- Opening Delimiter -

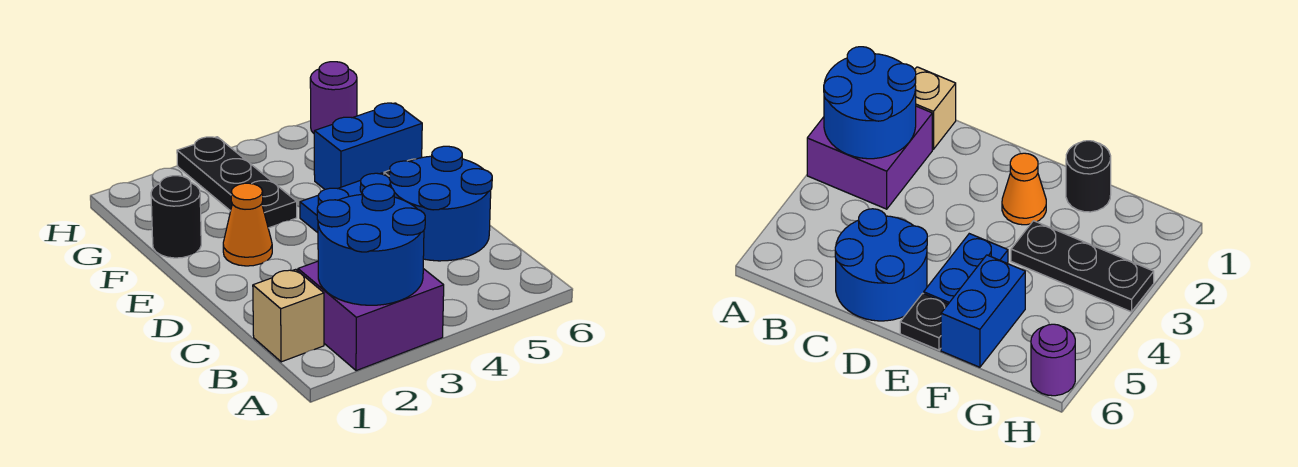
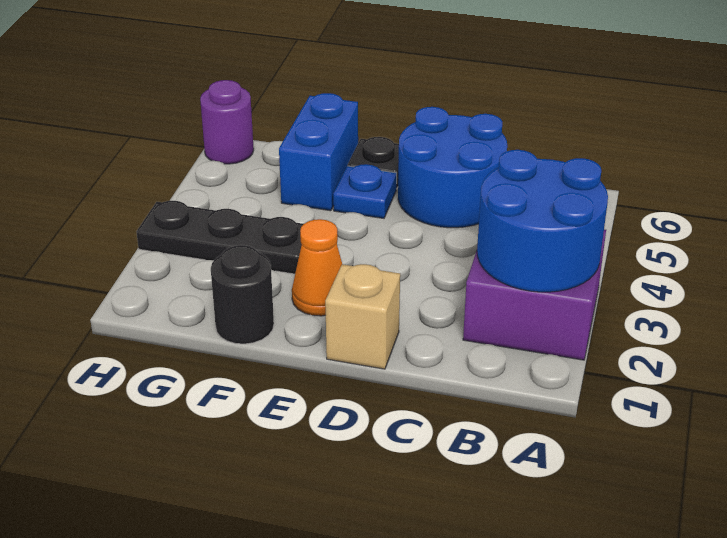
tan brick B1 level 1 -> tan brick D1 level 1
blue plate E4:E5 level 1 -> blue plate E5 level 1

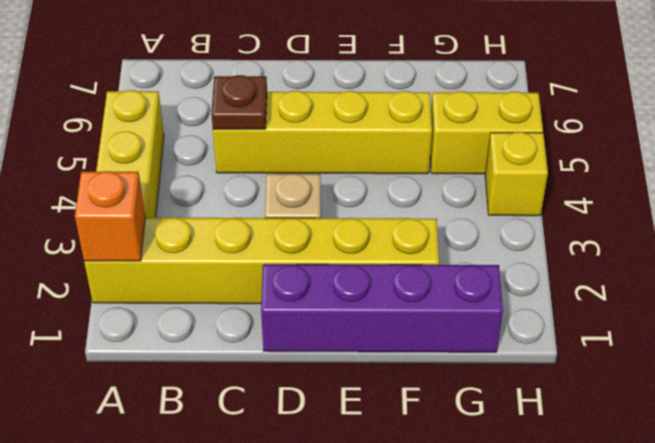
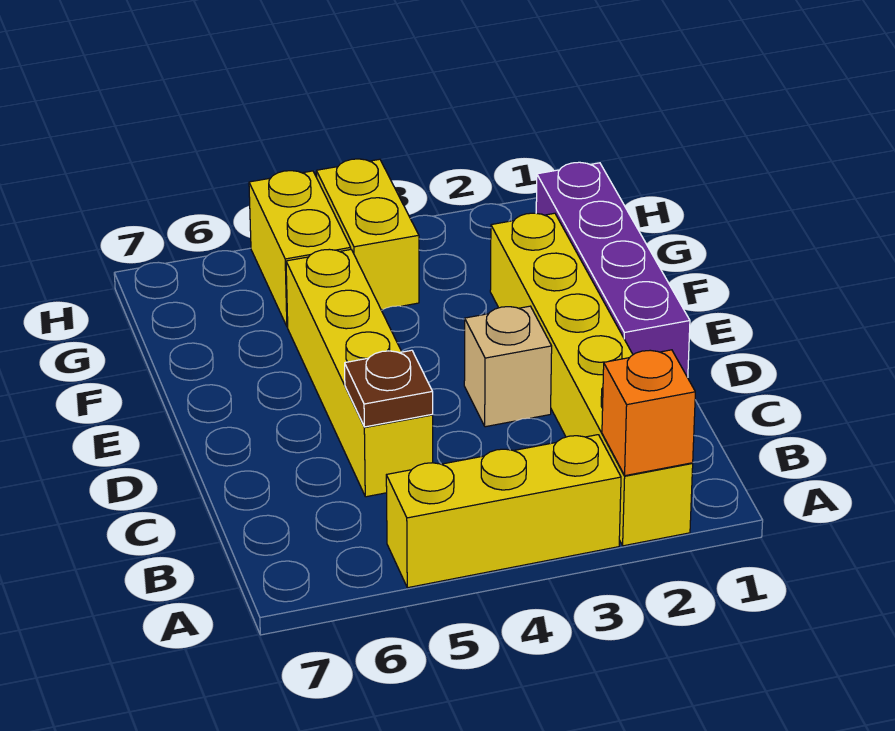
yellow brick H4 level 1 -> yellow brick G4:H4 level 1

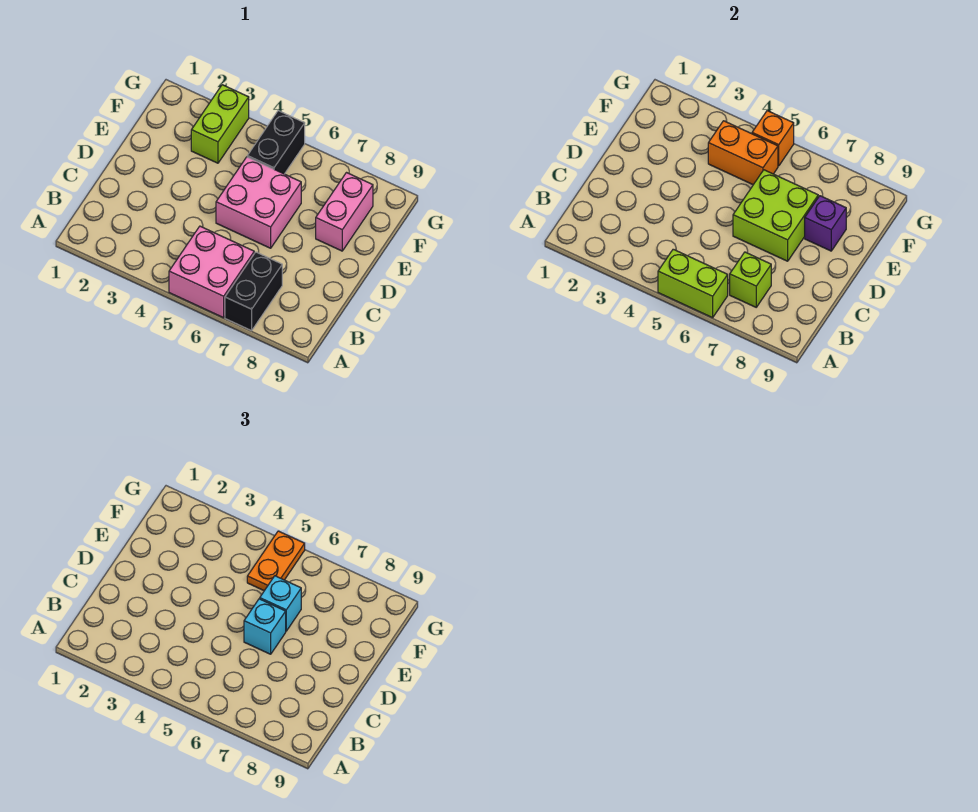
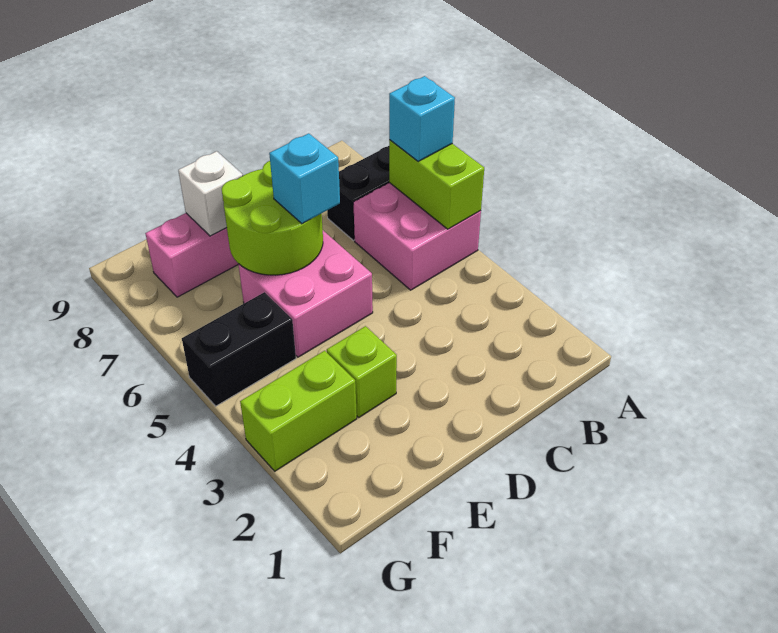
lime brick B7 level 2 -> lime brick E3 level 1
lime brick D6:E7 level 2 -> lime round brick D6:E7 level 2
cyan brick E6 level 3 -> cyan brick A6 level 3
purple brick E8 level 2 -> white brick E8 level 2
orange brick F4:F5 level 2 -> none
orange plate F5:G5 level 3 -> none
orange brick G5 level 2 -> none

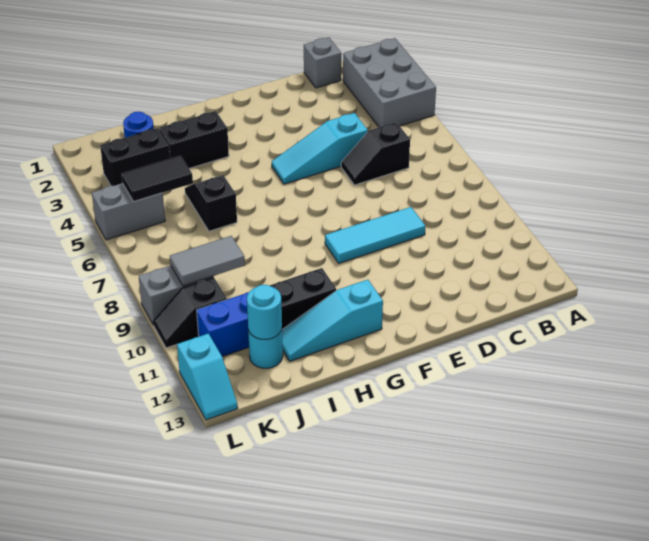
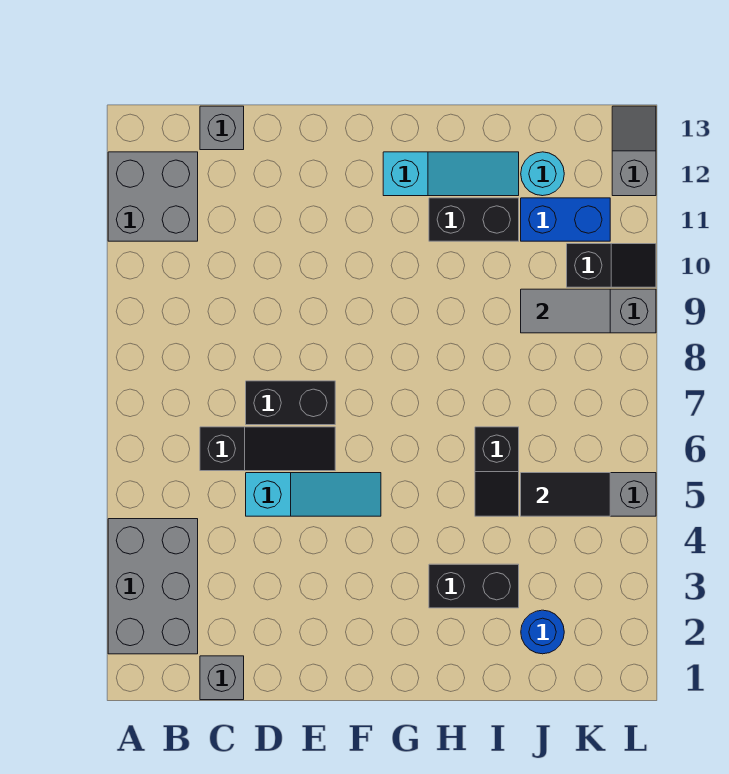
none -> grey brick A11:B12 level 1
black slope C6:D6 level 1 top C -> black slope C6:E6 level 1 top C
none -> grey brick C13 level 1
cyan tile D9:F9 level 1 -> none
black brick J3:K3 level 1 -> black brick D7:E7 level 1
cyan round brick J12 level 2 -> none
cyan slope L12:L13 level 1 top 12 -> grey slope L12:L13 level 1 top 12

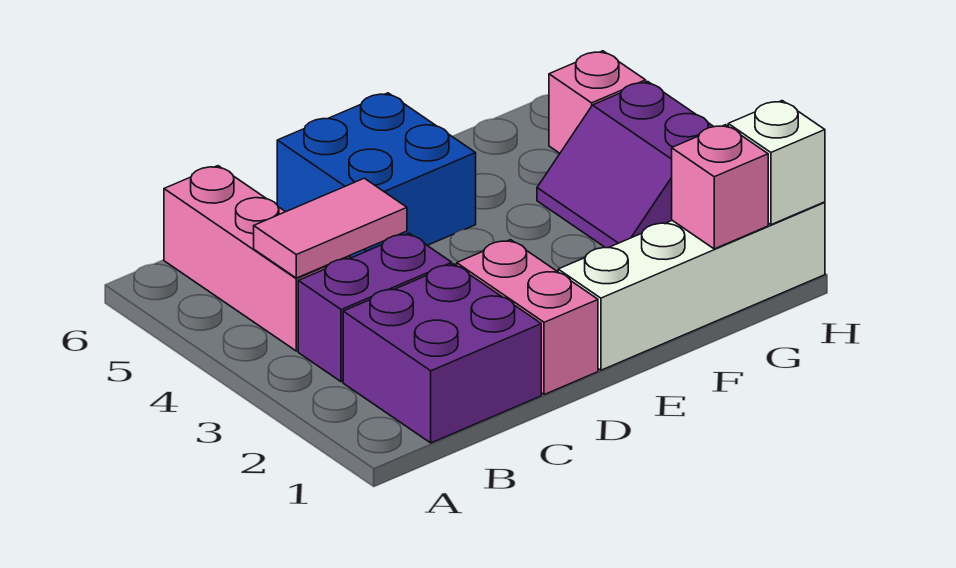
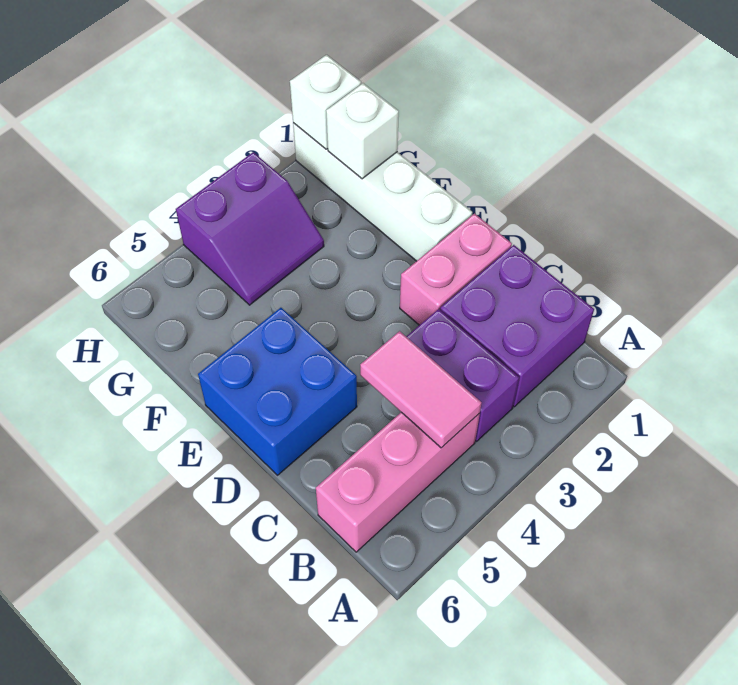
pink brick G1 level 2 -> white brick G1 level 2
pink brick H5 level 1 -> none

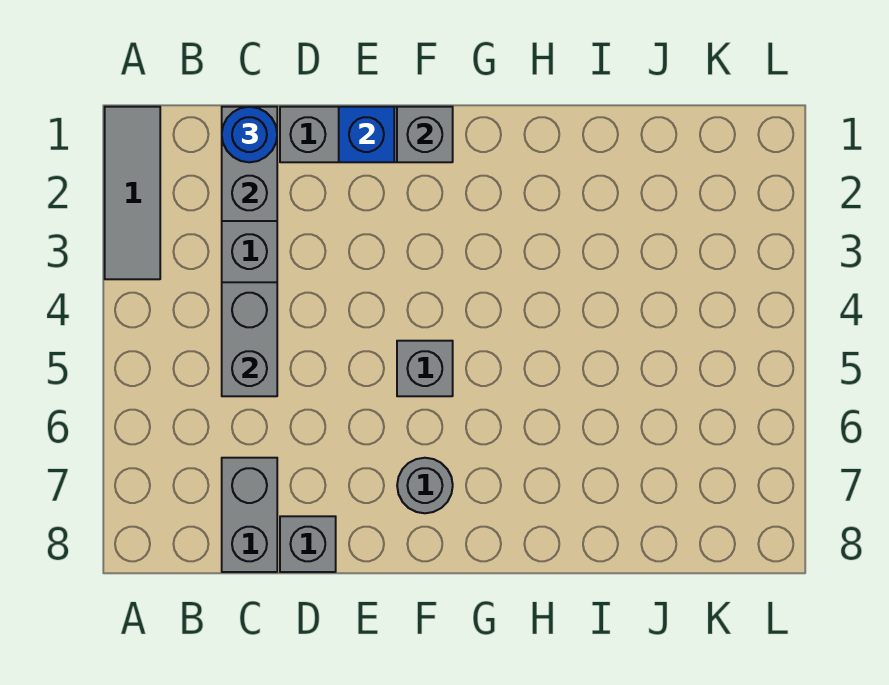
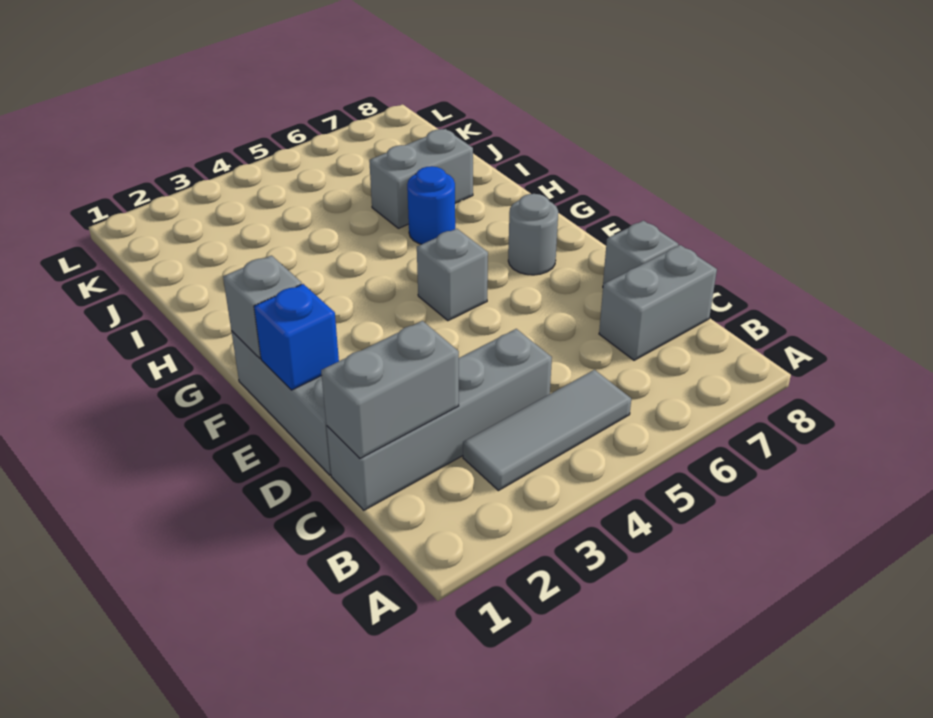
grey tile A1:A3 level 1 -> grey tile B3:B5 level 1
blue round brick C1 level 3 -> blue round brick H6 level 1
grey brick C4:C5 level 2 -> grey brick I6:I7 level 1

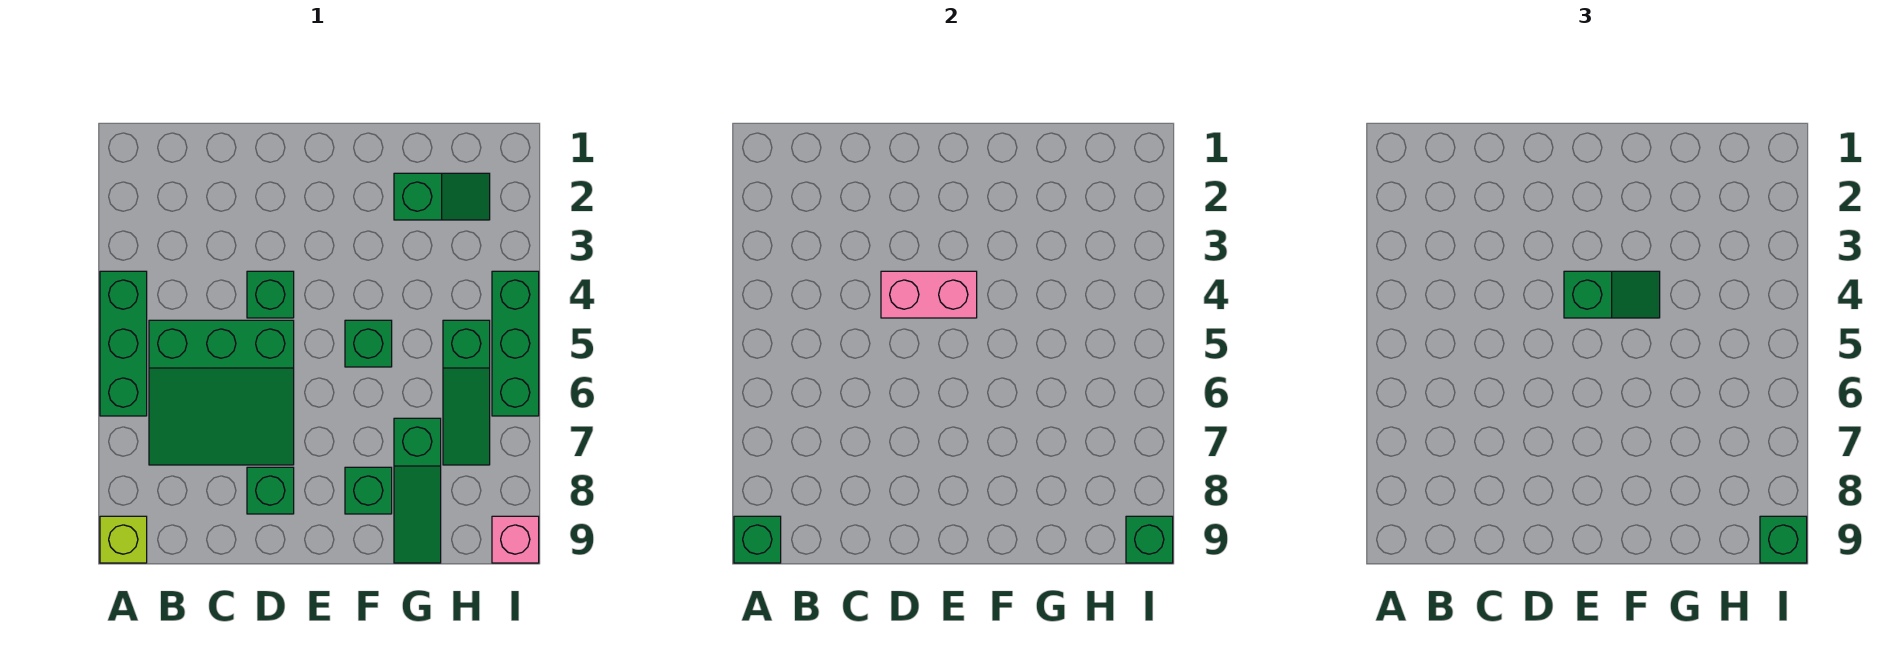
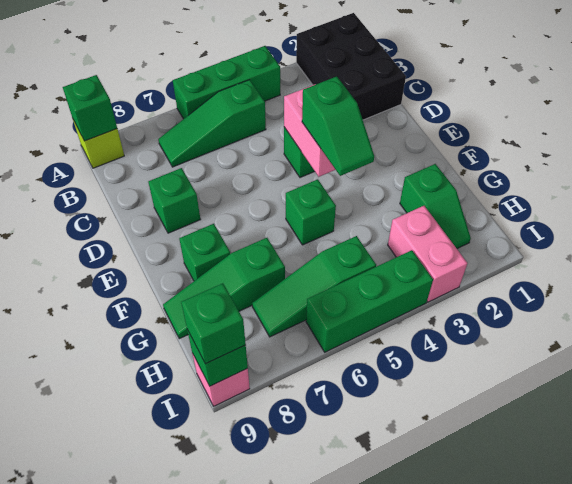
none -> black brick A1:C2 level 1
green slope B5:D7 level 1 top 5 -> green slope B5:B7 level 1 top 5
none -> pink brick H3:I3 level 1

- Closing Delimiter -

### About this exercise
Using the entries above, transcribe exactly from the line that has "black brick J3:K3" through the line that has "grey brick C4:C5". Pictures are dropped.

### Result of this task
black brick J3:K3 level 1 -> black brick D7:E7 level 1
cyan round brick J12 level 2 -> none
cyan slope L12:L13 level 1 top 12 -> grey slope L12:L13 level 1 top 12

pink brick G1 level 2 -> white brick G1 level 2
pink brick H5 level 1 -> none

grey tile A1:A3 level 1 -> grey tile B3:B5 level 1
blue round brick C1 level 3 -> blue round brick H6 level 1
grey brick C4:C5 level 2 -> grey brick I6:I7 level 1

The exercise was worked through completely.